Exercise aim — Using the data that follows, return exactly the lines from the one that contains "insert: royal purple" through the one that contains "move: yellow coffee", ends included.

___ Data records

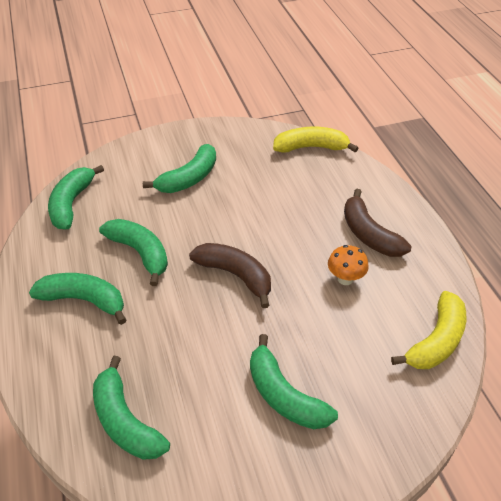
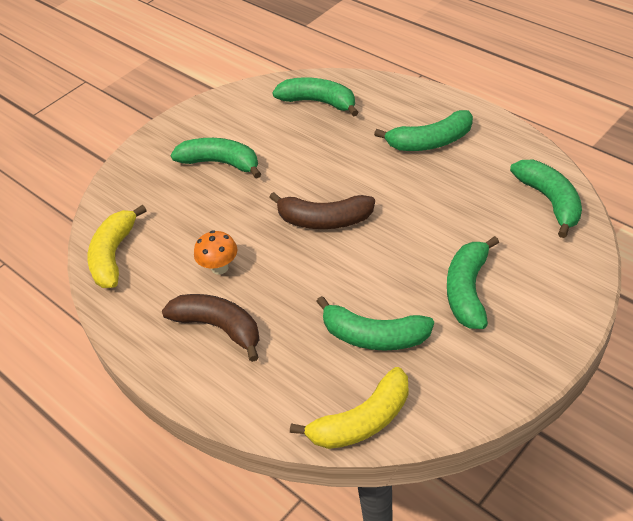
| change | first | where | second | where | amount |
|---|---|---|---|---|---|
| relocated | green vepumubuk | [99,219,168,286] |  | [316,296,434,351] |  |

______
___ Data records

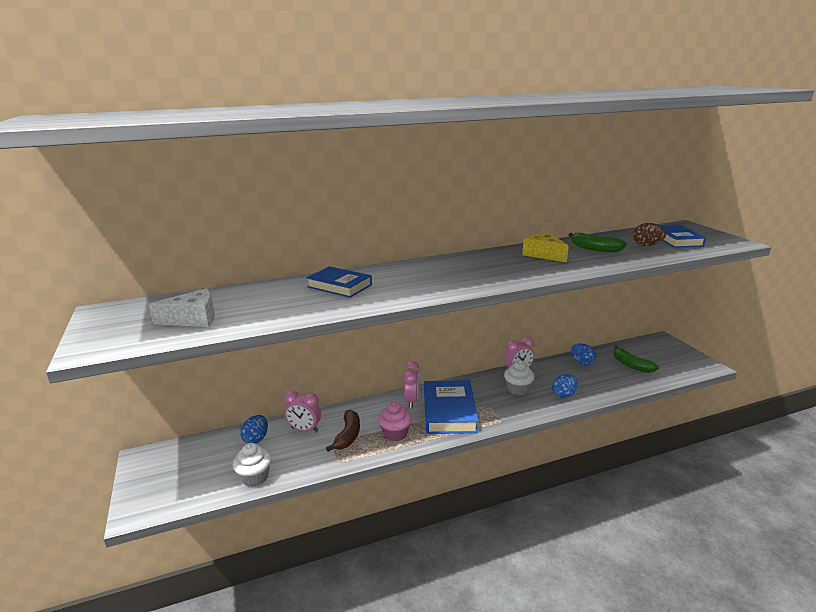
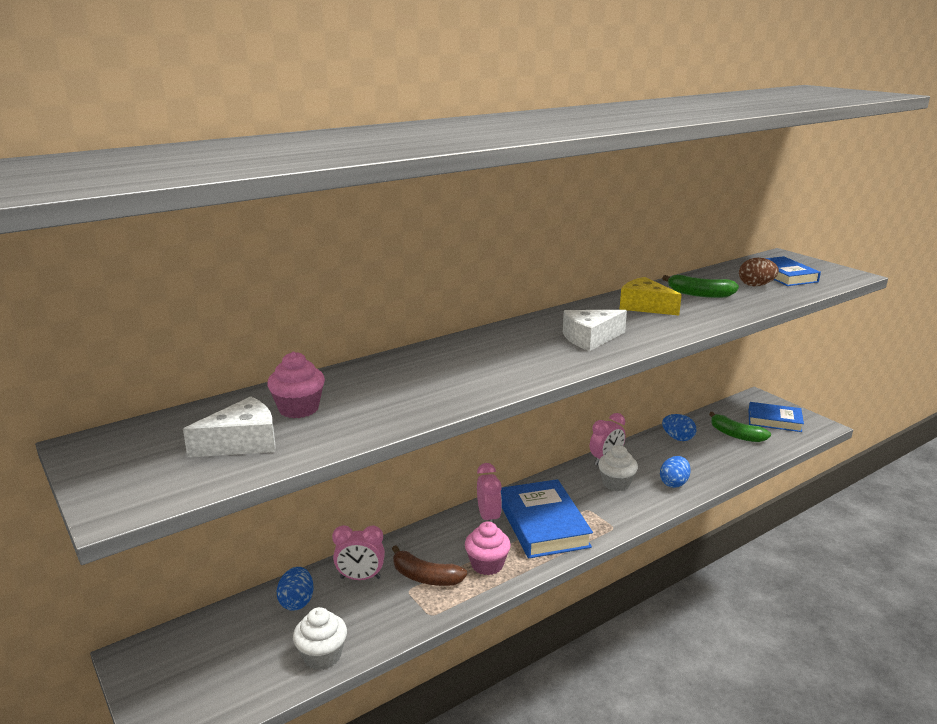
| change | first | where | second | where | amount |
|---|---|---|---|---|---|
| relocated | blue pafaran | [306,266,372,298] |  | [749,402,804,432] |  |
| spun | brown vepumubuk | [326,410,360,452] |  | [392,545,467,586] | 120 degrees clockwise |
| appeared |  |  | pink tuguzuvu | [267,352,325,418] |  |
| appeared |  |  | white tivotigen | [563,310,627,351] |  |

______
___ Data records

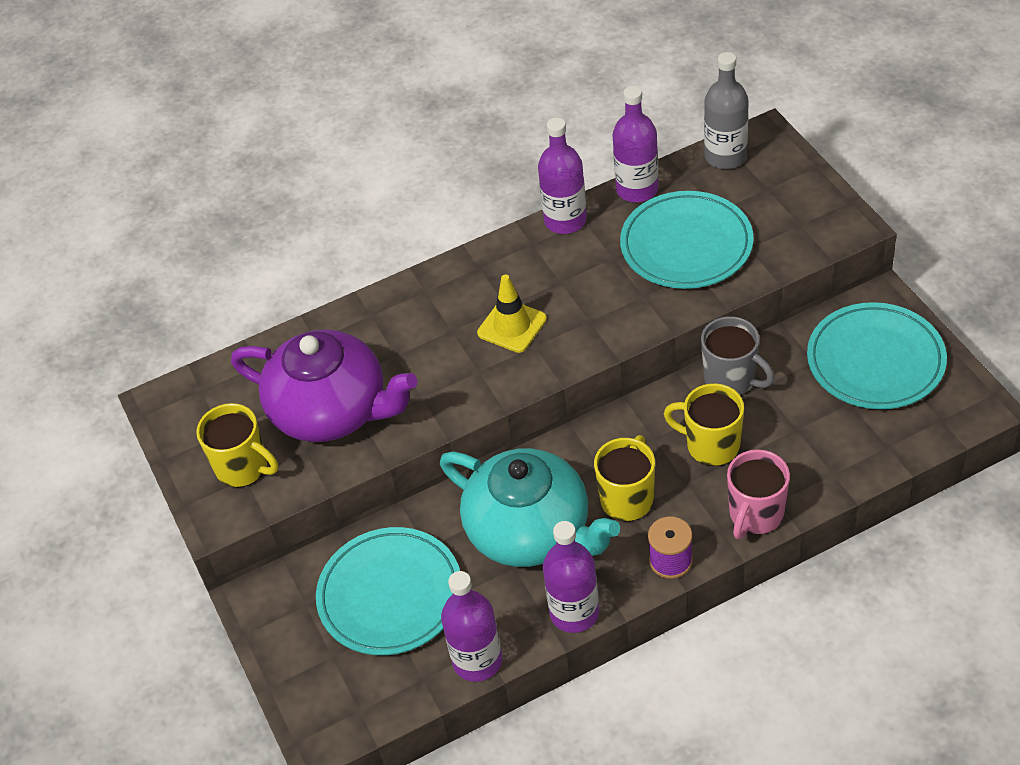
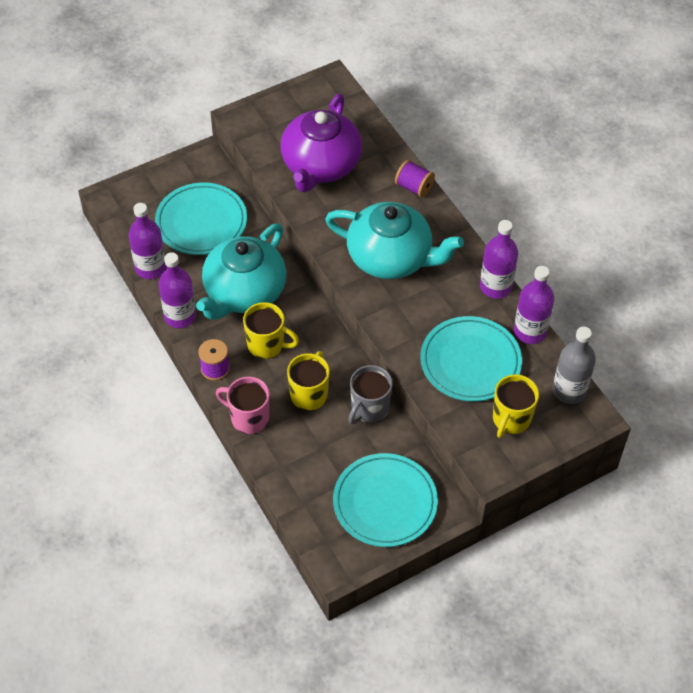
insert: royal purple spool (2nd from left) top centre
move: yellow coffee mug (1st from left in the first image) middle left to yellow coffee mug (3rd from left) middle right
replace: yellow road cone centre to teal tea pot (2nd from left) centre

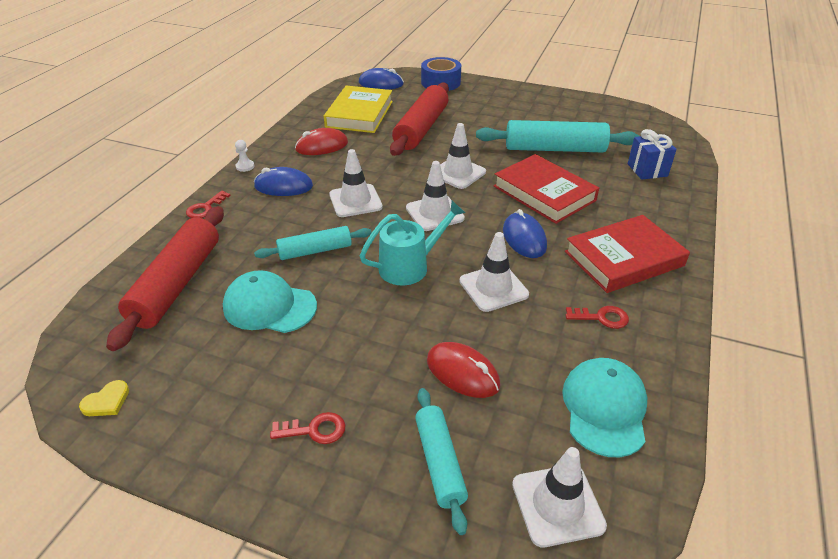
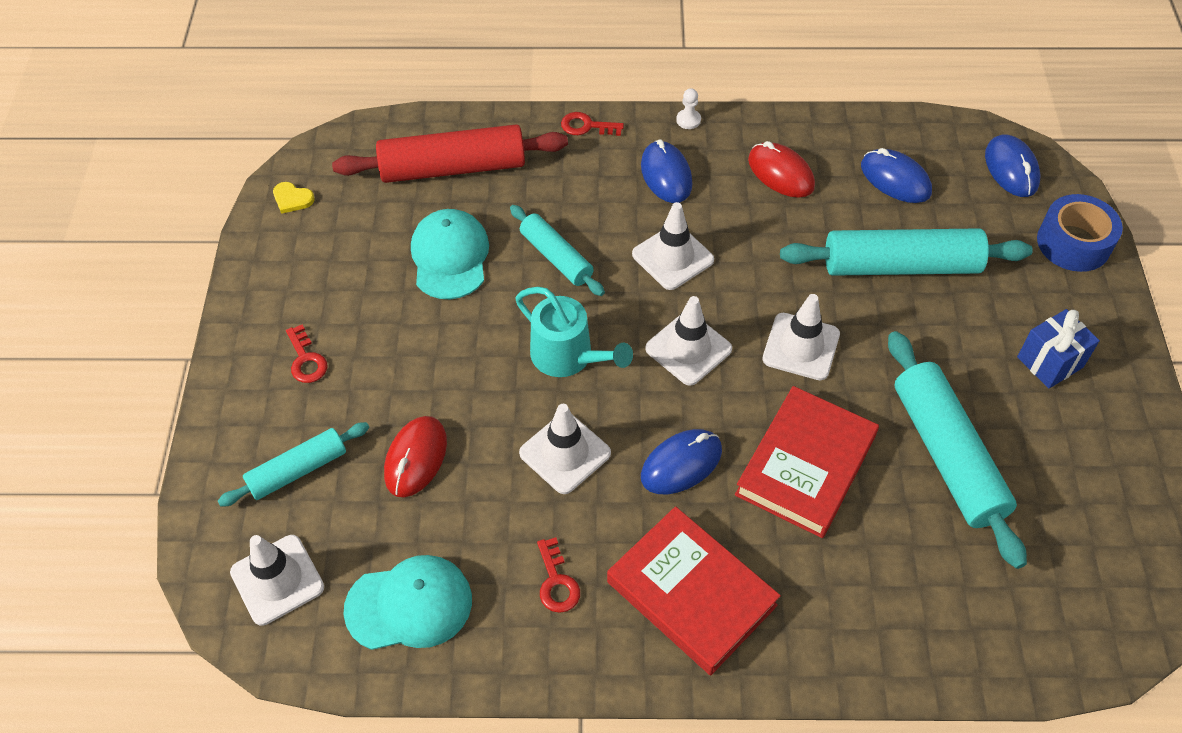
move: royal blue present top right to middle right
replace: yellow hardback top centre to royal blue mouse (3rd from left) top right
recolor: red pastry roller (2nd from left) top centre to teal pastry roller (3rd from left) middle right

______

Answer box —
insert: royal purple spool (2nd from left) top centre
move: yellow coffee mug (1st from left in the first image) middle left to yellow coffee mug (3rd from left) middle right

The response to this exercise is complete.